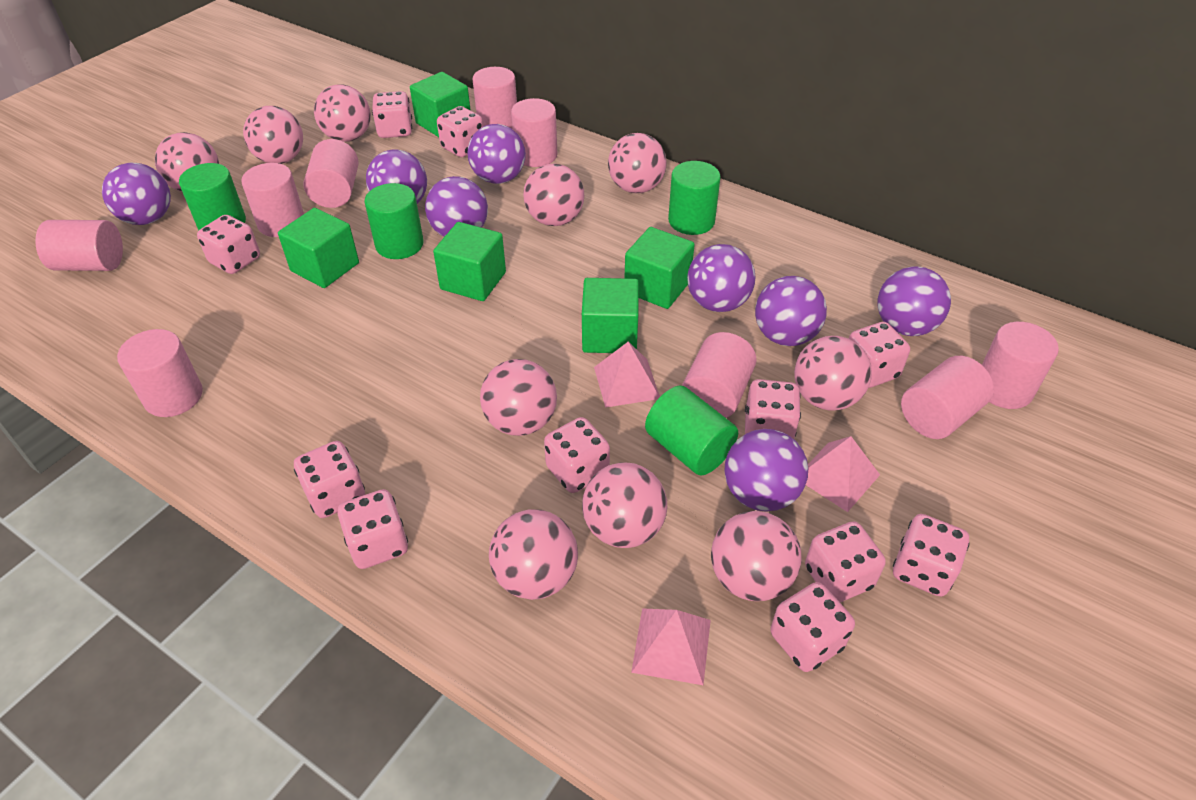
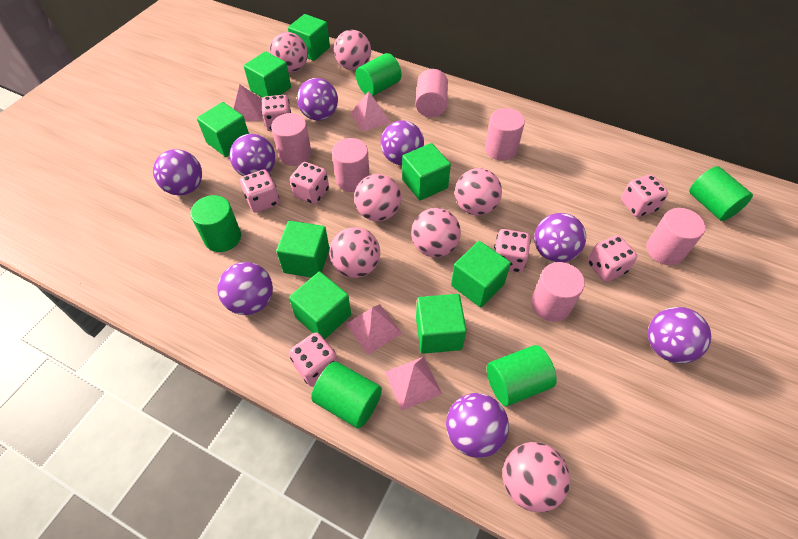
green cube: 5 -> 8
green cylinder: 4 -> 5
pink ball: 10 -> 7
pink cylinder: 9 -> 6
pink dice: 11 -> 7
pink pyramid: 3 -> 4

--

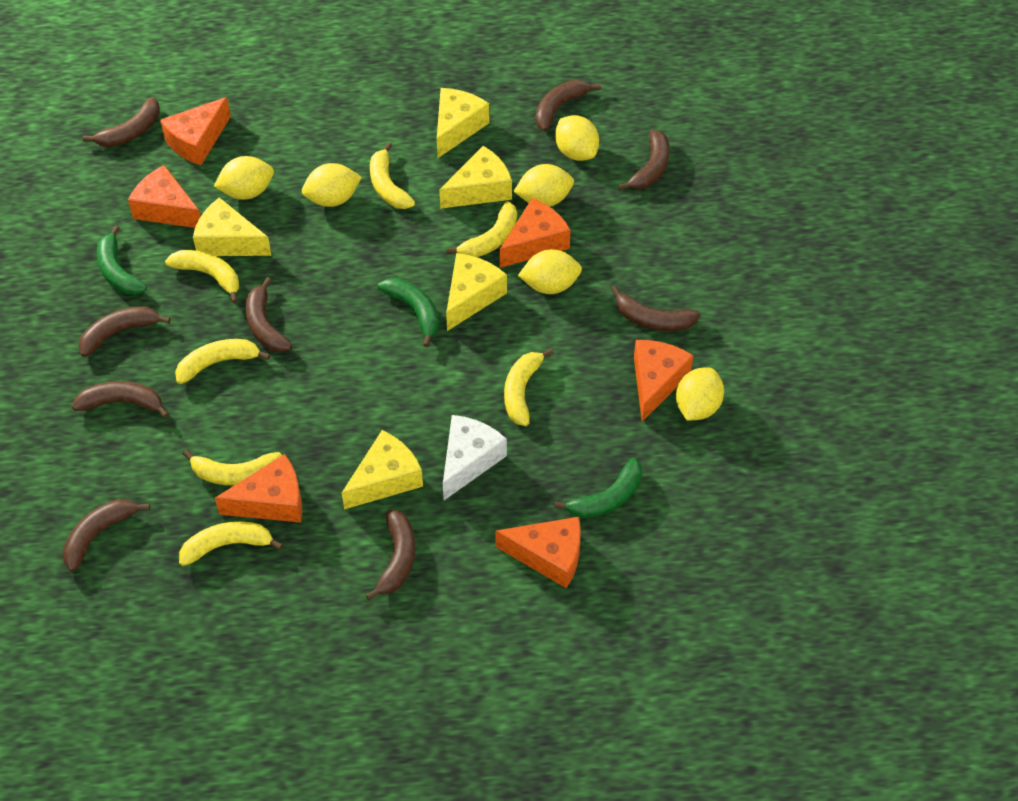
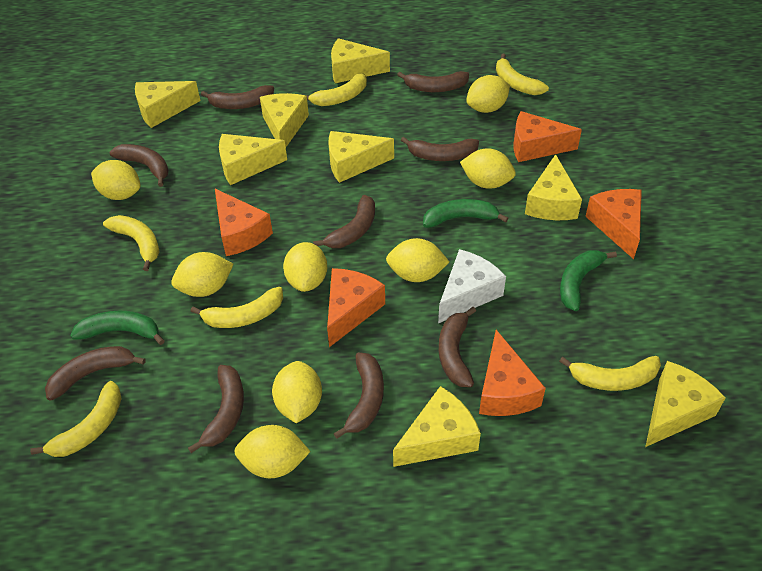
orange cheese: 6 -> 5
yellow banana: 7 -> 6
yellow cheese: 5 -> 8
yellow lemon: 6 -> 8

--- Exercise ---
The answer is the lines above between the line holding "green cube: 5 -> 8" and the line holding "pink pyramid: 3 -> 4", inclusive, each written out exactly, and no others.

--- Response area ---
green cube: 5 -> 8
green cylinder: 4 -> 5
pink ball: 10 -> 7
pink cylinder: 9 -> 6
pink dice: 11 -> 7
pink pyramid: 3 -> 4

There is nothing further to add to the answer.